**PROMPT:** Exact wording is required: give all the records again, minus the pictures.

**TASK DATA:**
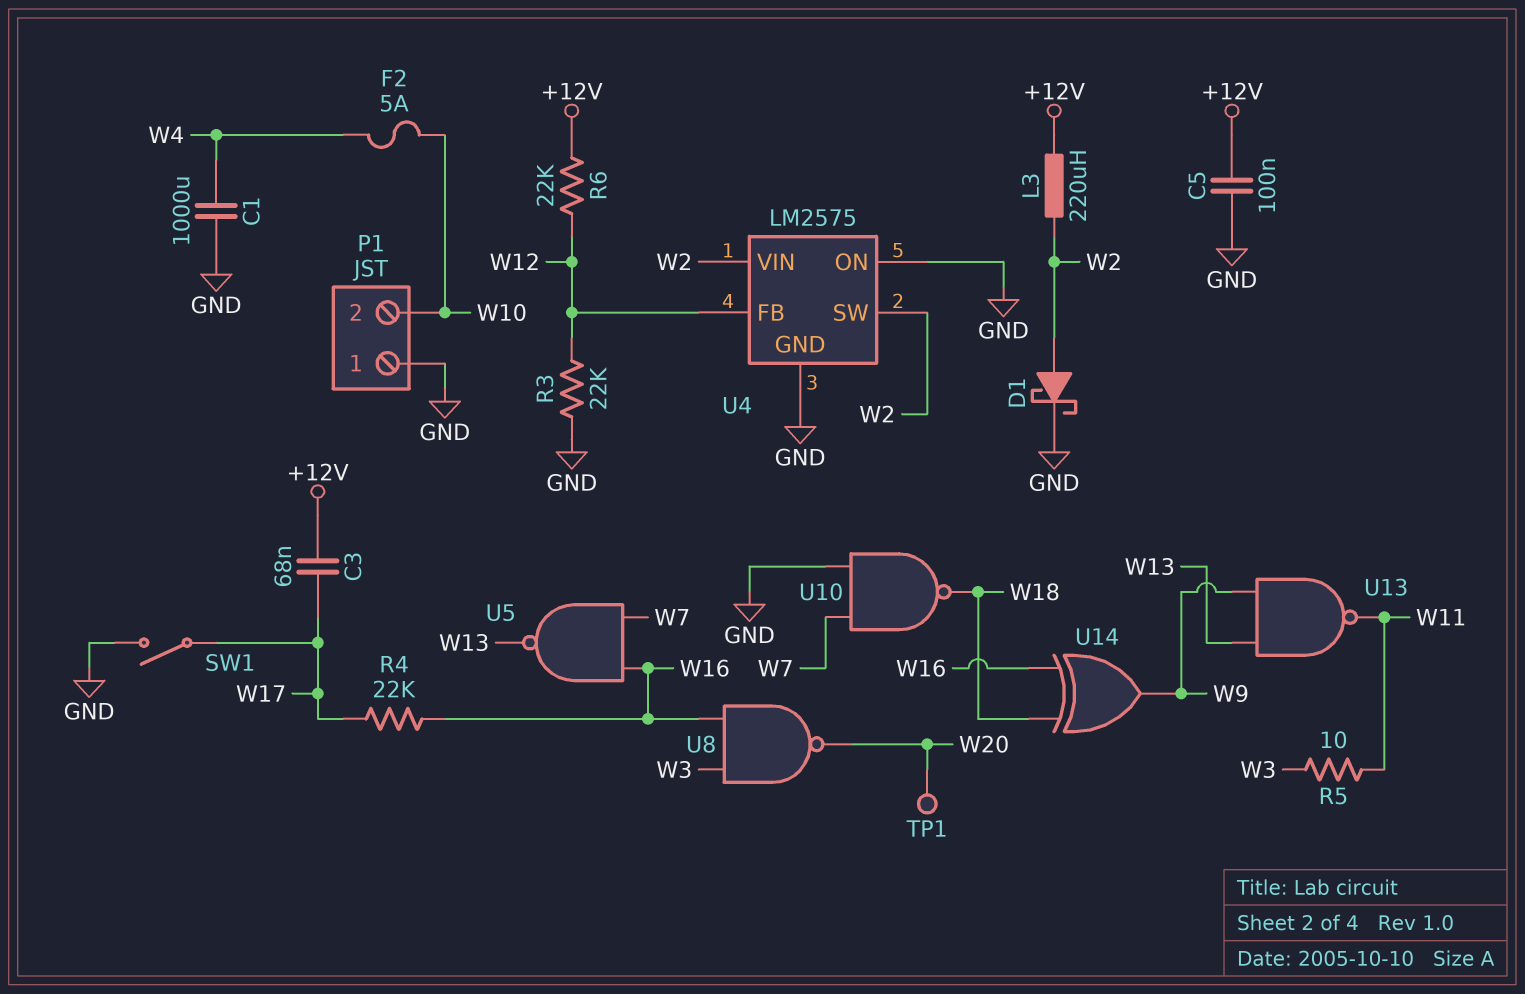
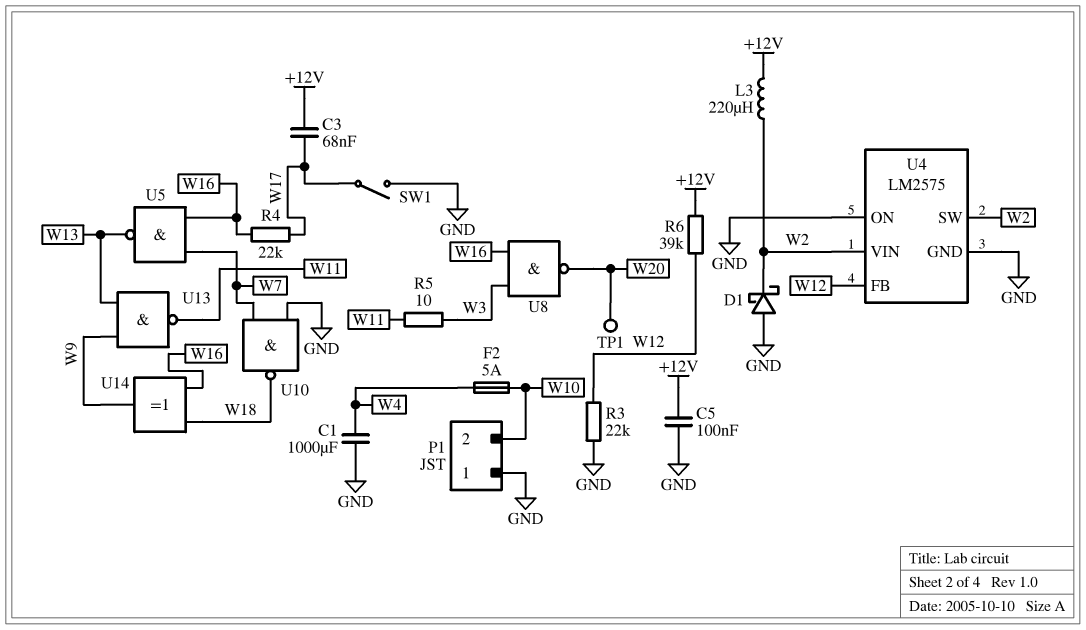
D1: schottky (A W2, K GND) -> schottky (A GND, K W2)
R6: 22k (+12V, W12) -> 39k (+12V, W12)

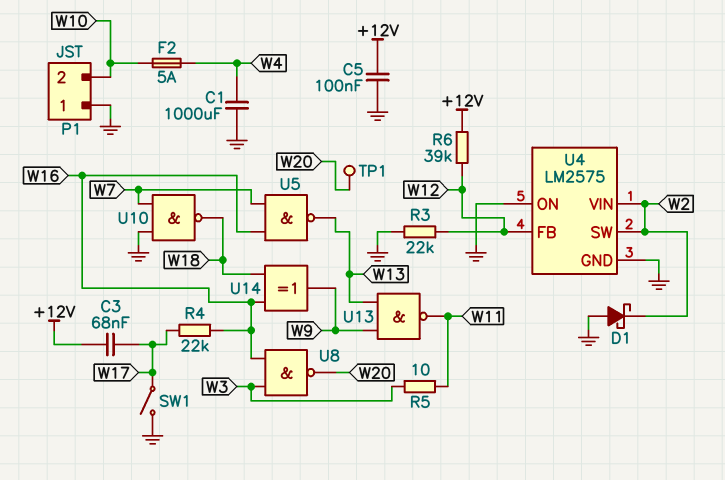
L3: 220uH (+12V, W2) -> none

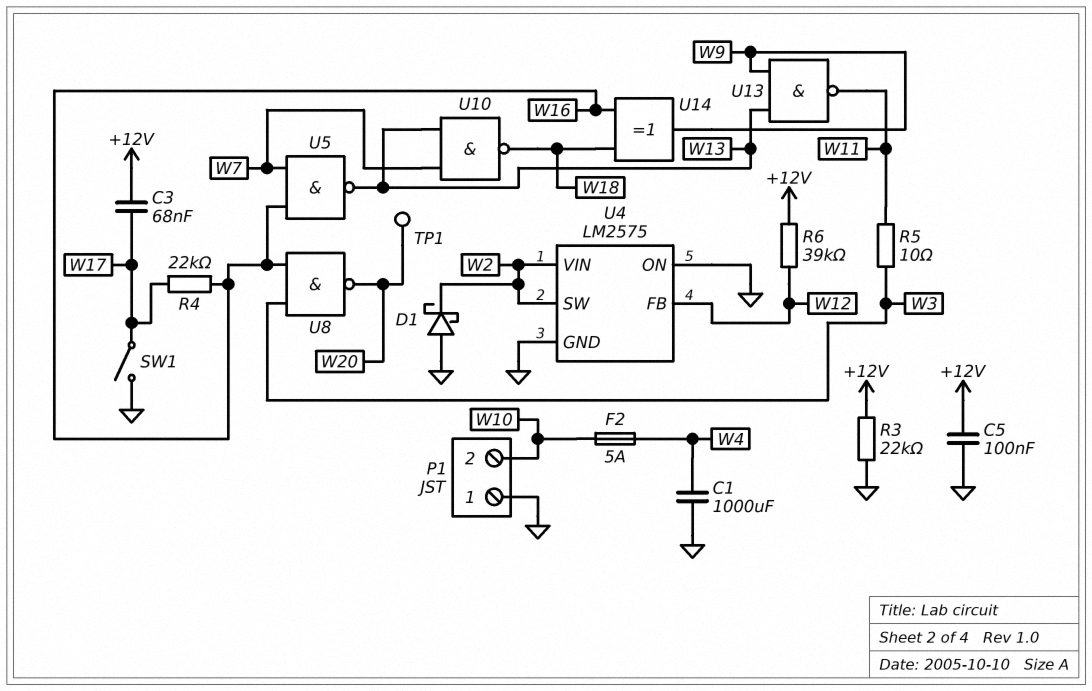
R3: 22k (GND, W12) -> 22k (+12V, GND)
U10: NAND (in GND, in W7, out W18) -> NAND (in W7, in W13, out W18)

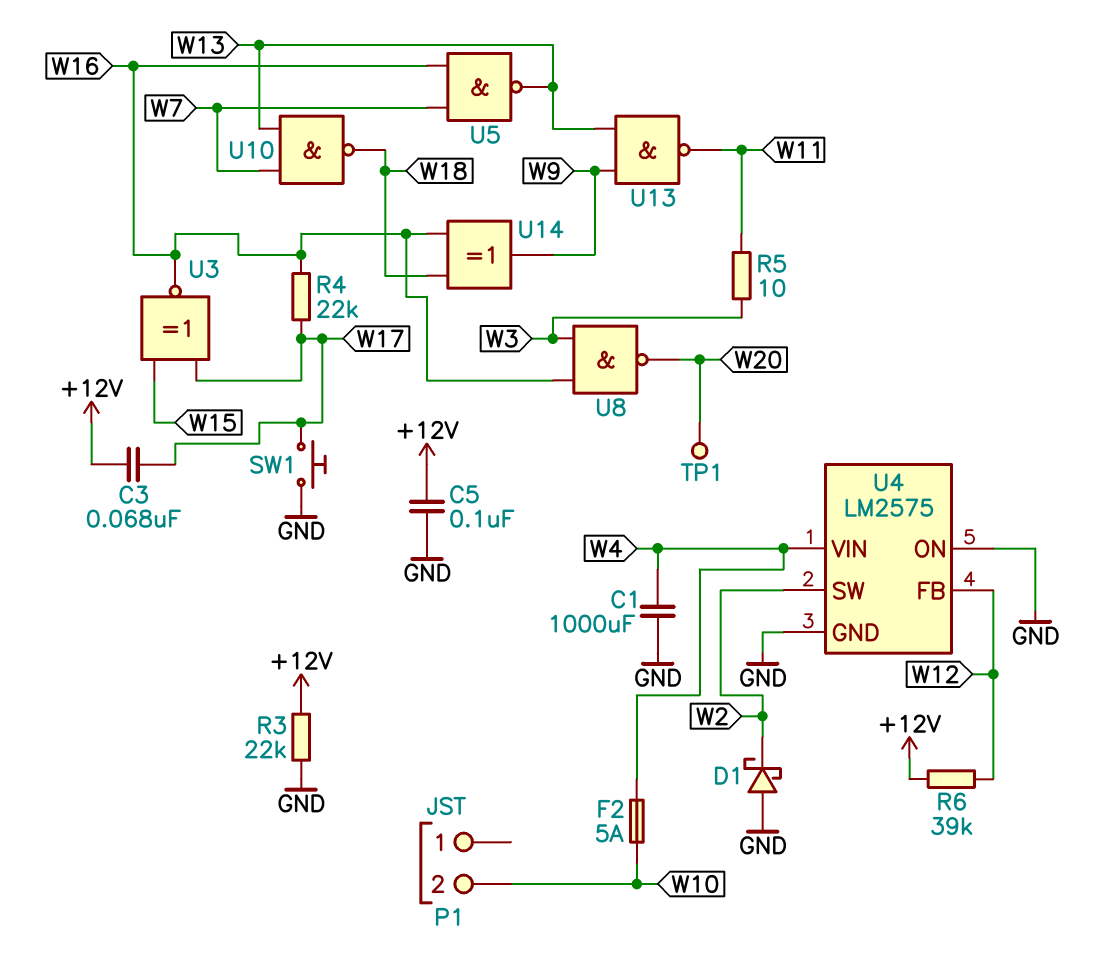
P1 pin 1: GND -> none
SW1: switch (GND, W17) -> button (GND, W17)
U3: none -> XNOR (in W15, in W17, out W16)
U4 pin VIN: W2 -> W4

**ANSWER TO THE EXERCISE:**
D1: schottky (A W2, K GND) -> schottky (A GND, K W2)
R6: 22k (+12V, W12) -> 39k (+12V, W12)

L3: 220uH (+12V, W2) -> none

R3: 22k (GND, W12) -> 22k (+12V, GND)
U10: NAND (in GND, in W7, out W18) -> NAND (in W7, in W13, out W18)

P1 pin 1: GND -> none
SW1: switch (GND, W17) -> button (GND, W17)
U3: none -> XNOR (in W15, in W17, out W16)
U4 pin VIN: W2 -> W4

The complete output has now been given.